(Picture regions with boundary coordinates)
####

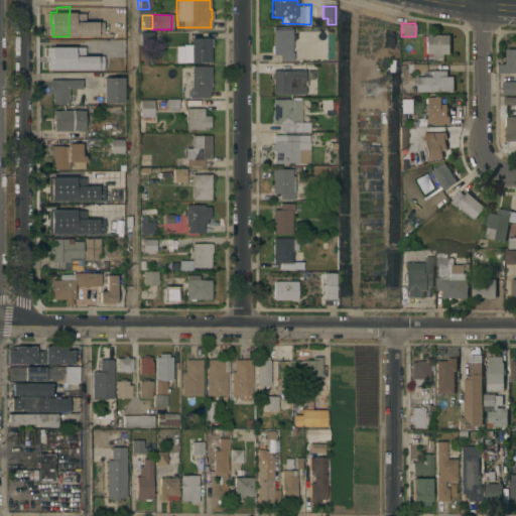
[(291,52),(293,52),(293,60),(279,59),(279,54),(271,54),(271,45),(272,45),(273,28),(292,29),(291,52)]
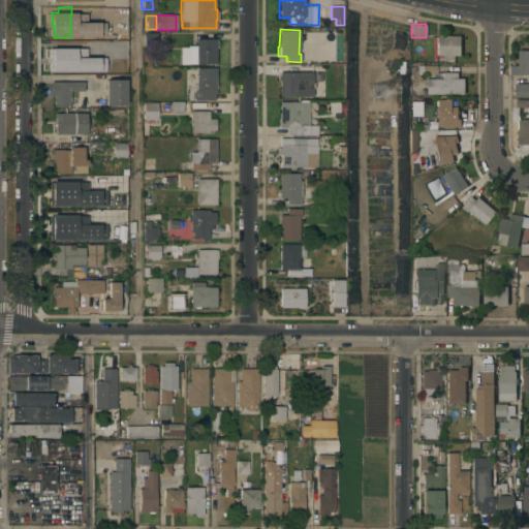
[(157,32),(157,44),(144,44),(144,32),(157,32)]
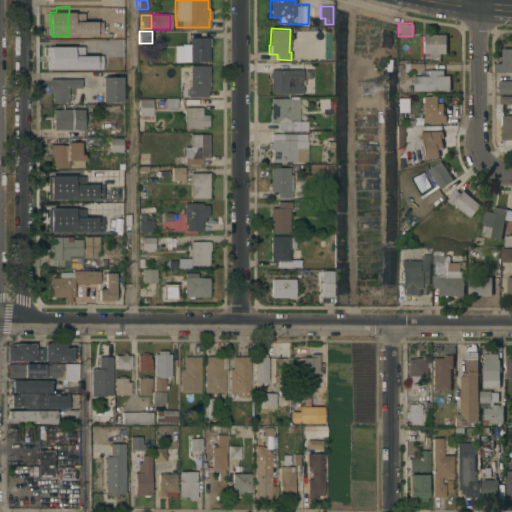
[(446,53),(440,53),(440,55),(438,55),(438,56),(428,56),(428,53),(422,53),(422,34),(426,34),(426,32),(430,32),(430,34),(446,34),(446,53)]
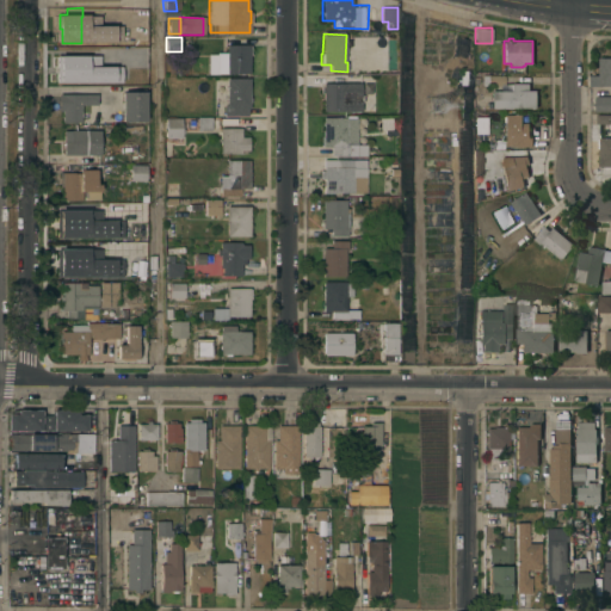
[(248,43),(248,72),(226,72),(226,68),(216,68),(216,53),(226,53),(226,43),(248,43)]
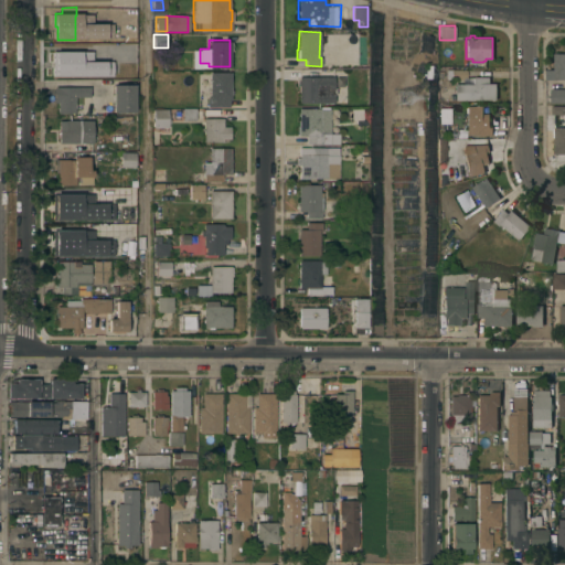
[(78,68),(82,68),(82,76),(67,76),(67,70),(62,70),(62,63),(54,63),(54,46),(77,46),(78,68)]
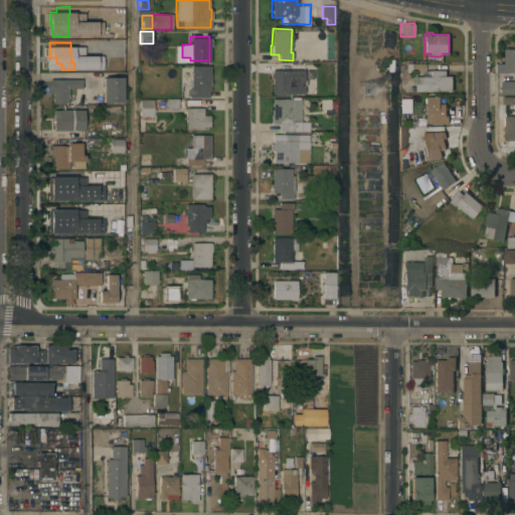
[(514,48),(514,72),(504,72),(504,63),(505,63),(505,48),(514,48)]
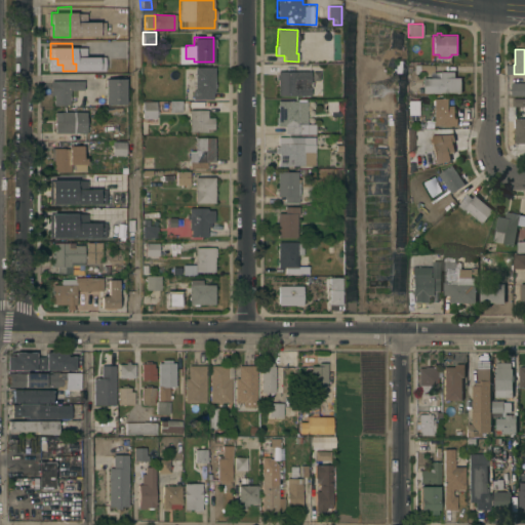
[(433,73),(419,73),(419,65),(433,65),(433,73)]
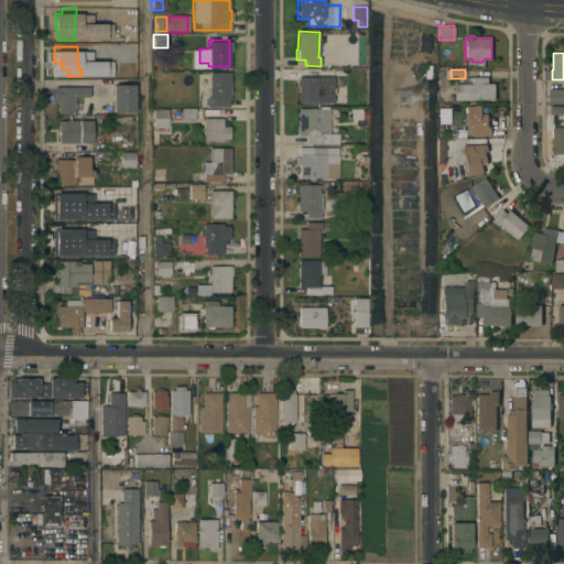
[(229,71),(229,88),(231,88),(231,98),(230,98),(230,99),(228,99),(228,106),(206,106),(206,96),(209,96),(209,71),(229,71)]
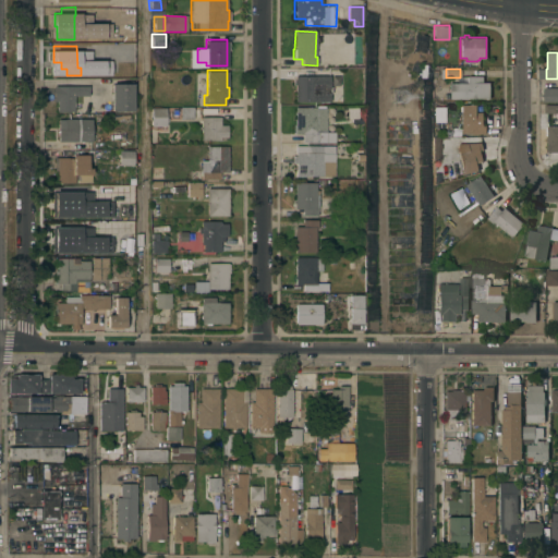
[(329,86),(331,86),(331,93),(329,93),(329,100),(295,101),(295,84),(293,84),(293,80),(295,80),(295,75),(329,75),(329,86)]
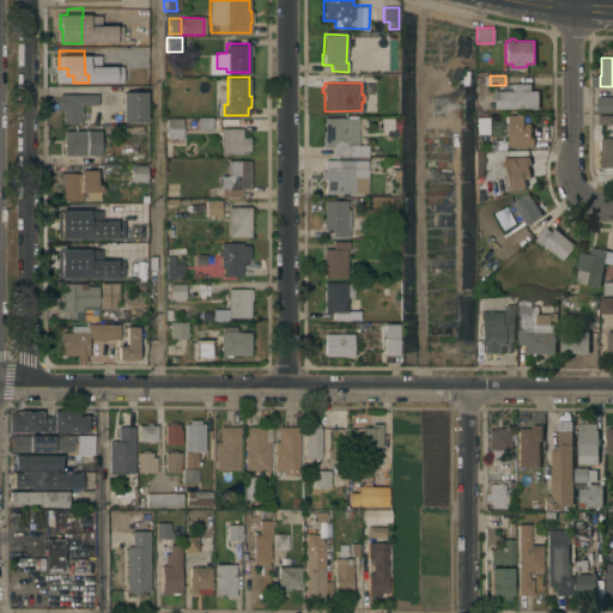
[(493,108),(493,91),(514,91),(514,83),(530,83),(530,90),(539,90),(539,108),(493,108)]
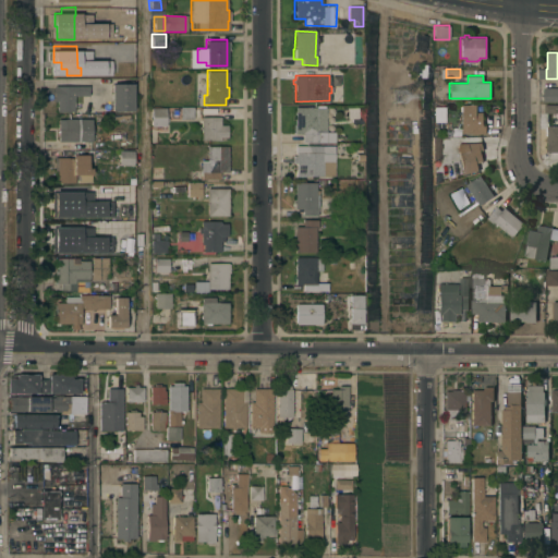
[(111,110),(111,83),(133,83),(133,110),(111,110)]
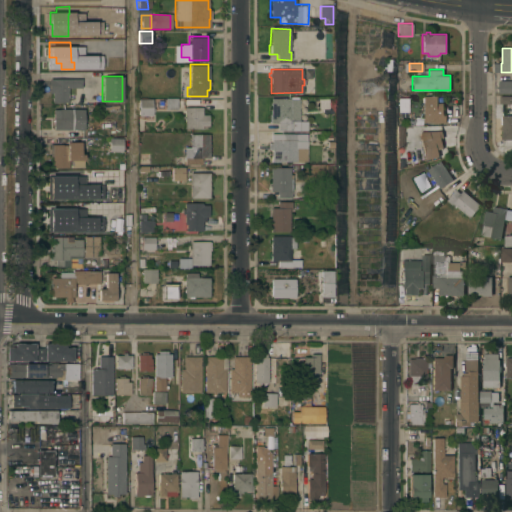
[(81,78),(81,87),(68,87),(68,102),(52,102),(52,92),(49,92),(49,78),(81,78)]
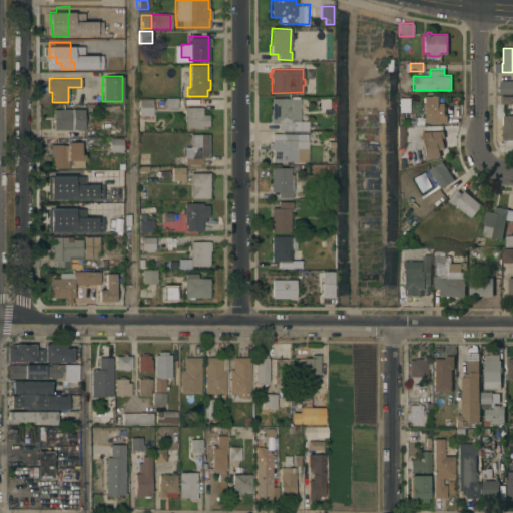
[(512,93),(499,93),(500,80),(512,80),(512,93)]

####

▶ _Job item_:
Reproduce every entry word for word, but omit the pictures.

▶ _Solution_:
[(291,52),(293,52),(293,60),(279,59),(279,54),(271,54),(271,45),(272,45),(273,28),(292,29),(291,52)]
[(157,32),(157,44),(144,44),(144,32),(157,32)]
[(446,53),(440,53),(440,55),(438,55),(438,56),(428,56),(428,53),(422,53),(422,34),(426,34),(426,32),(430,32),(430,34),(446,34),(446,53)]
[(248,43),(248,72),(226,72),(226,68),(216,68),(216,53),(226,53),(226,43),(248,43)]
[(78,68),(82,68),(82,76),(67,76),(67,70),(62,70),(62,63),(54,63),(54,46),(77,46),(78,68)]
[(514,48),(514,72),(504,72),(504,63),(505,63),(505,48),(514,48)]
[(433,73),(419,73),(419,65),(433,65),(433,73)]
[(229,71),(229,88),(231,88),(231,98),(230,98),(230,99),(228,99),(228,106),(206,106),(206,96),(209,96),(209,71),(229,71)]
[(329,86),(331,86),(331,93),(329,93),(329,100),(295,101),(295,84),(293,84),(293,80),(295,80),(295,75),(329,75),(329,86)]
[(493,108),(493,91),(514,91),(514,83),(530,83),(530,90),(539,90),(539,108),(493,108)]
[(111,110),(111,83),(133,83),(133,110),(111,110)]
[(81,78),(81,87),(68,87),(68,102),(52,102),(52,92),(49,92),(49,78),(81,78)]
[(512,93),(499,93),(500,80),(512,80),(512,93)]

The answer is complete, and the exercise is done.